# DESCRIPTION OF THE TASK
Pull every line that includes the word "none" from the data.

# PROVIDED ENTRIES
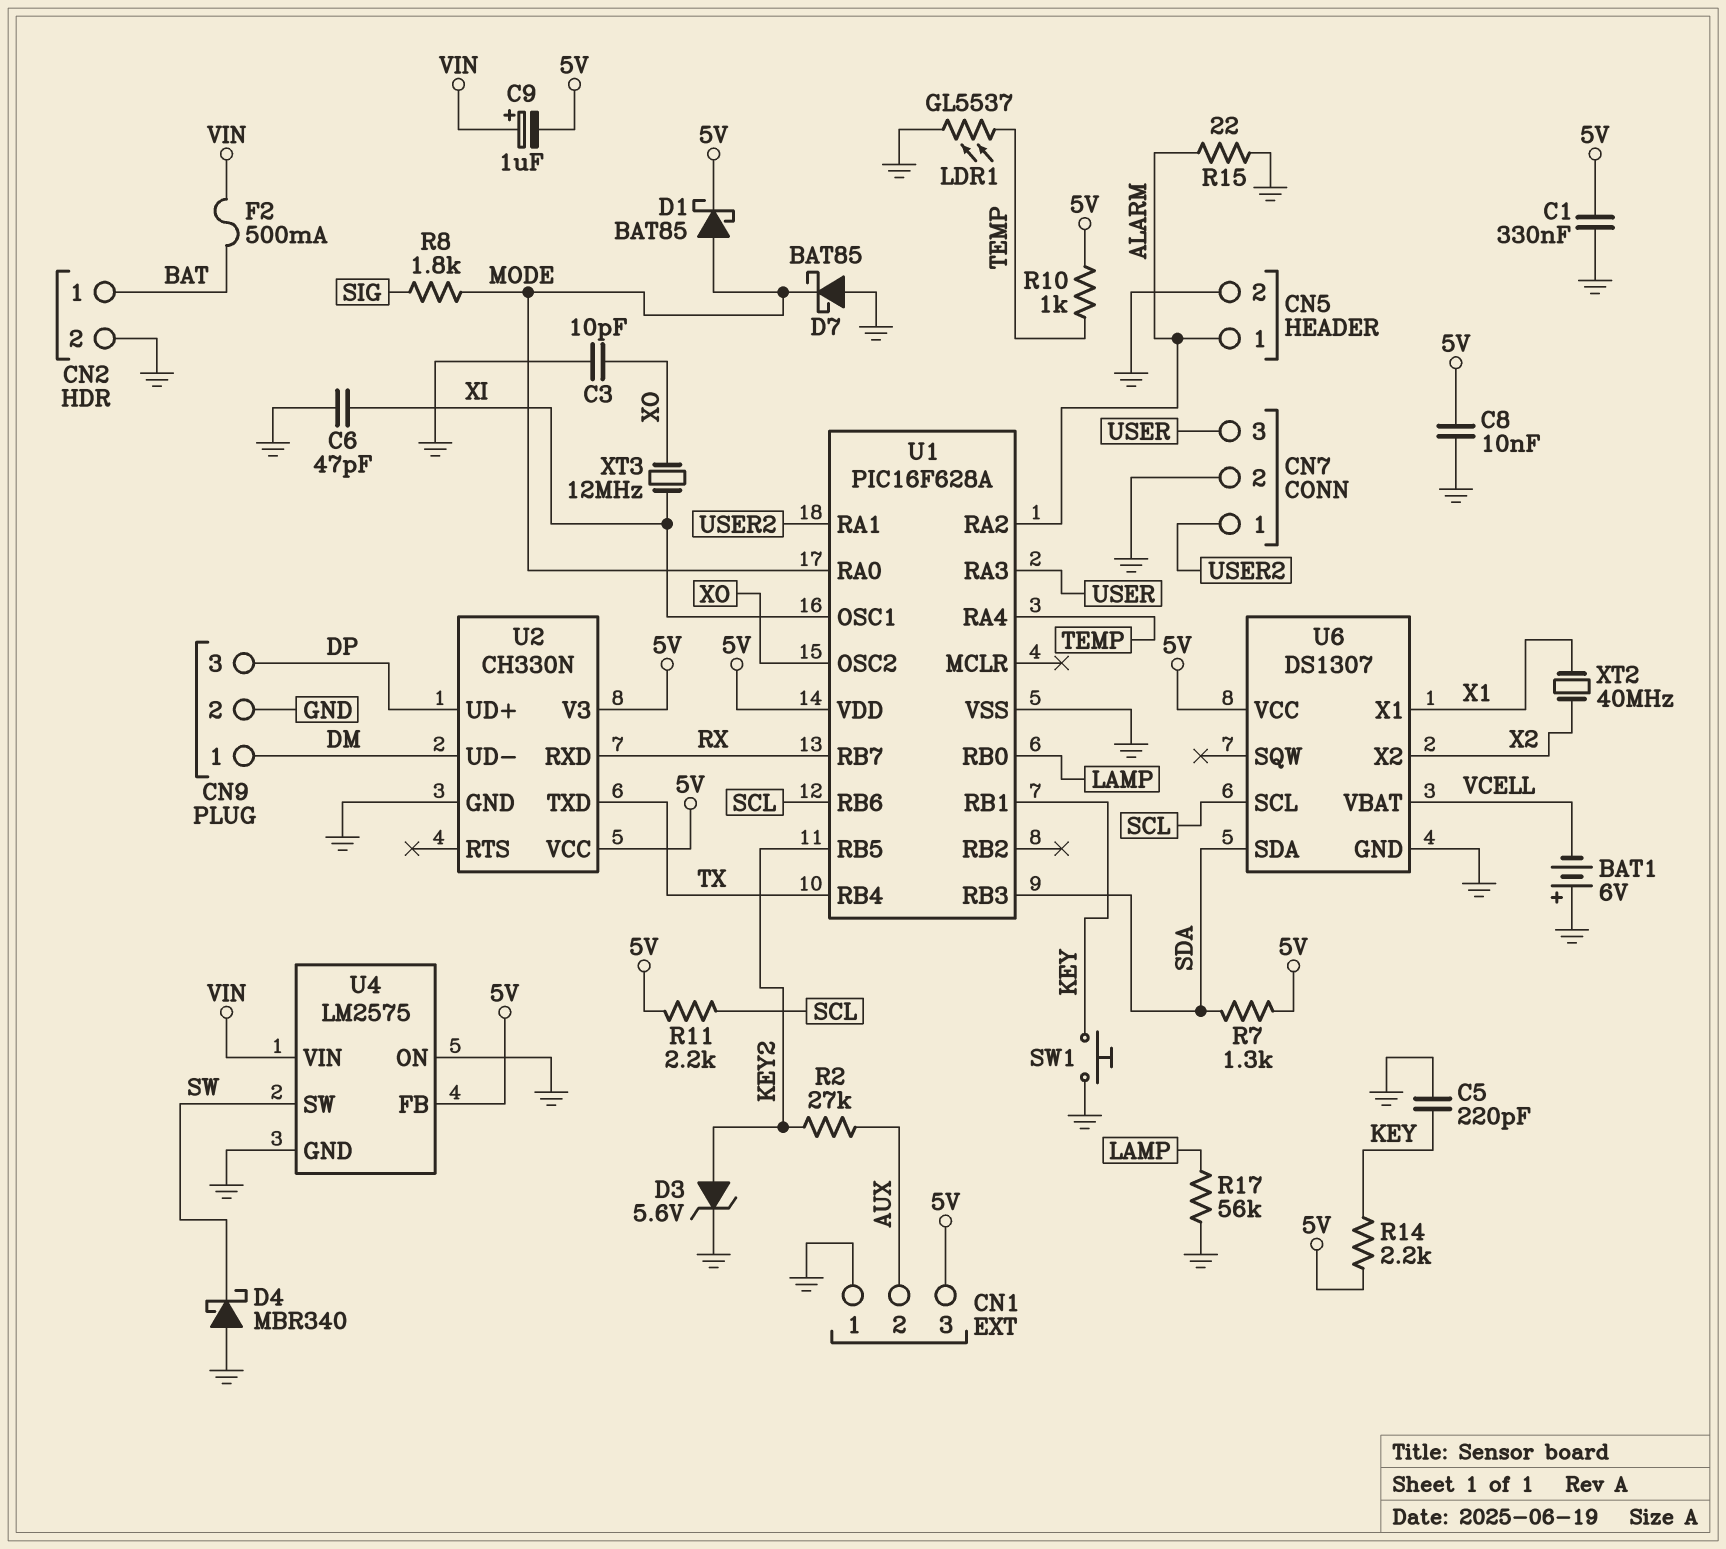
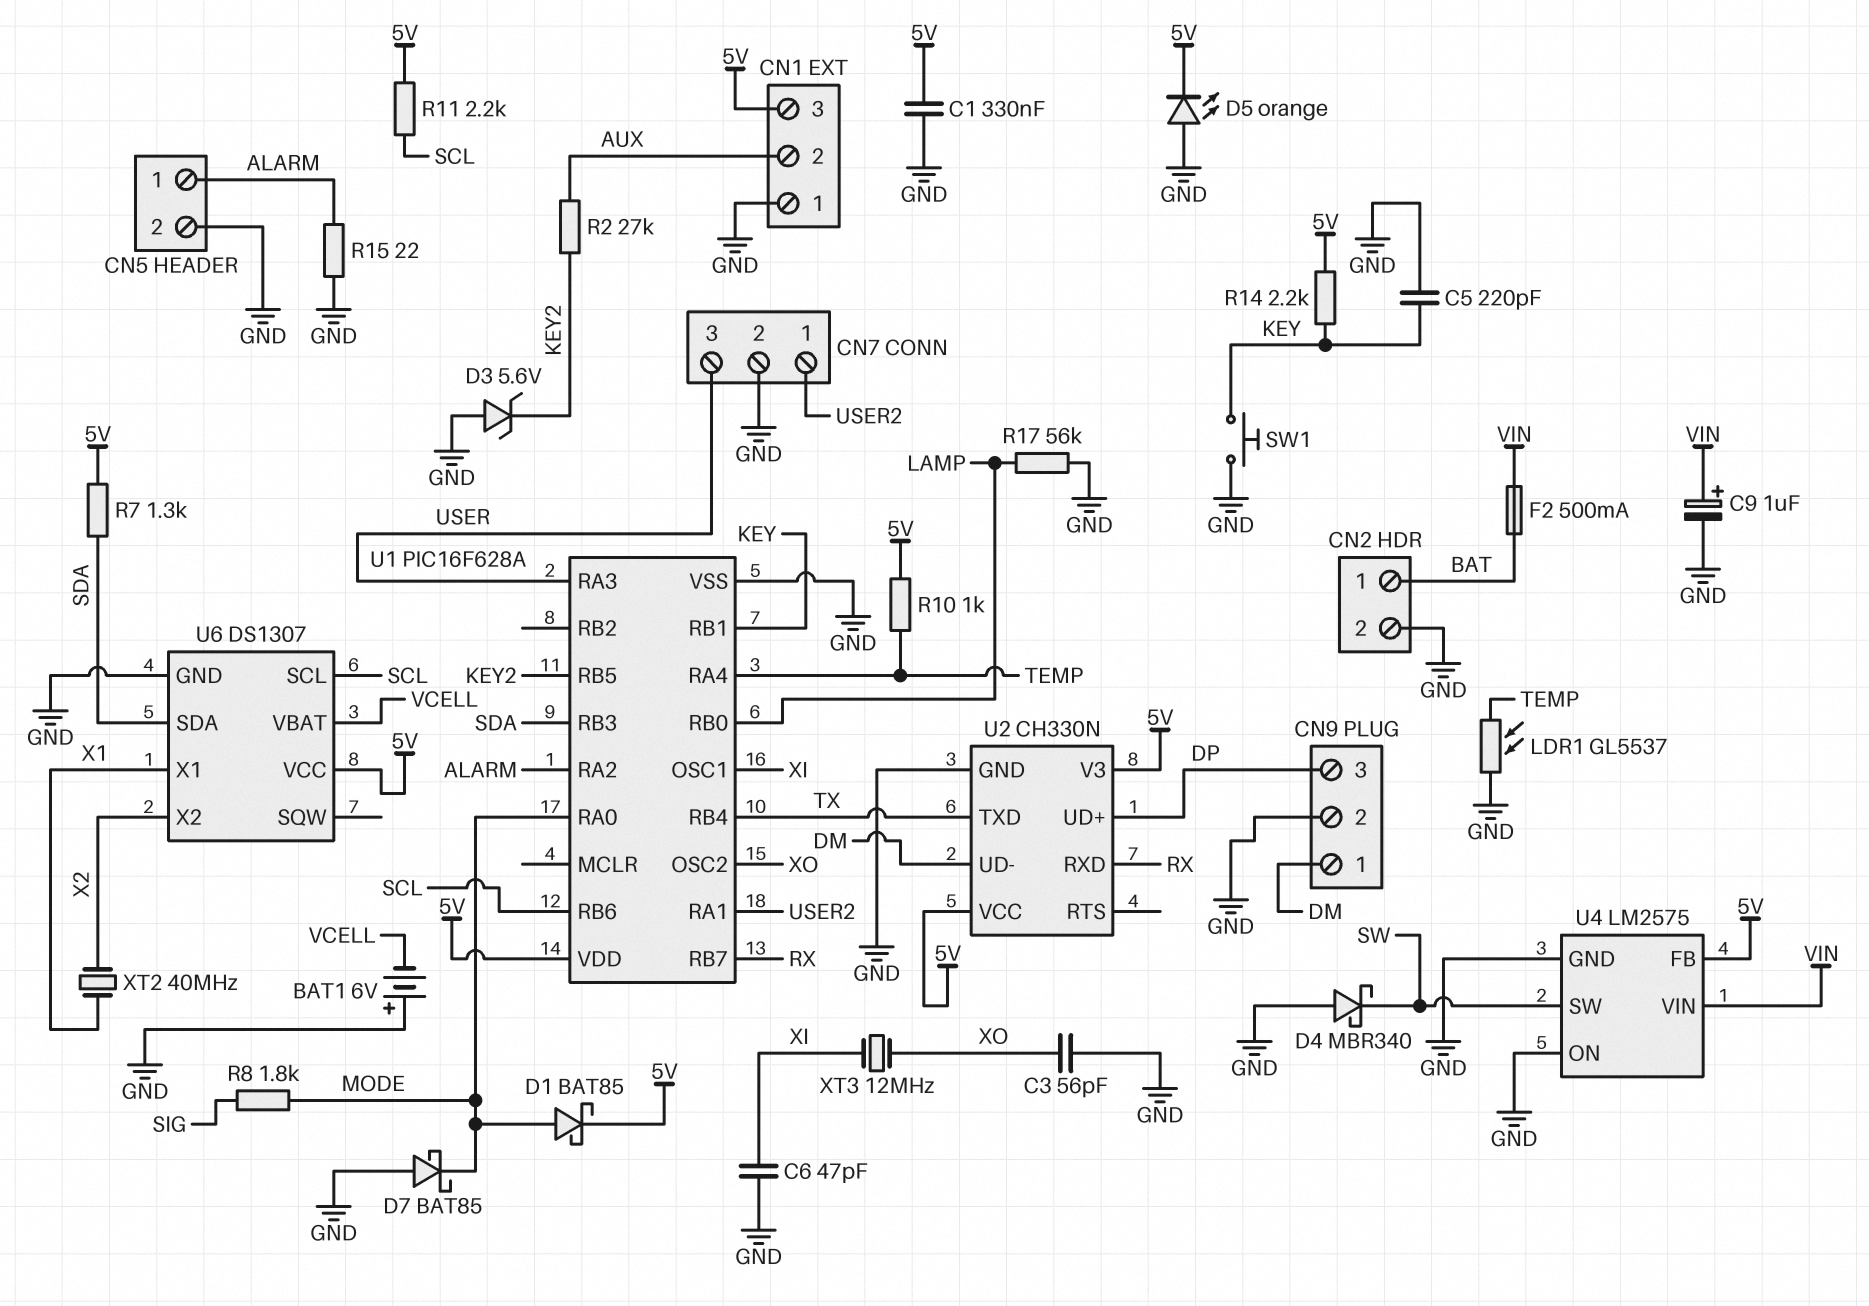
C3: 10pF (GND, XO) -> 56pF (GND, XO)
C8: 10nF (5V, GND) -> none
C9: 1uF (plus VIN, minus 5V) -> 1uF (plus VIN, minus GND)
D3: zener 5.6V (A KEY2, K GND) -> zener 5.6V (A GND, K KEY2)
D5: none -> LED orange (A GND, K 5V)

# YOUR SOLUTION
C8: 10nF (5V, GND) -> none
D5: none -> LED orange (A GND, K 5V)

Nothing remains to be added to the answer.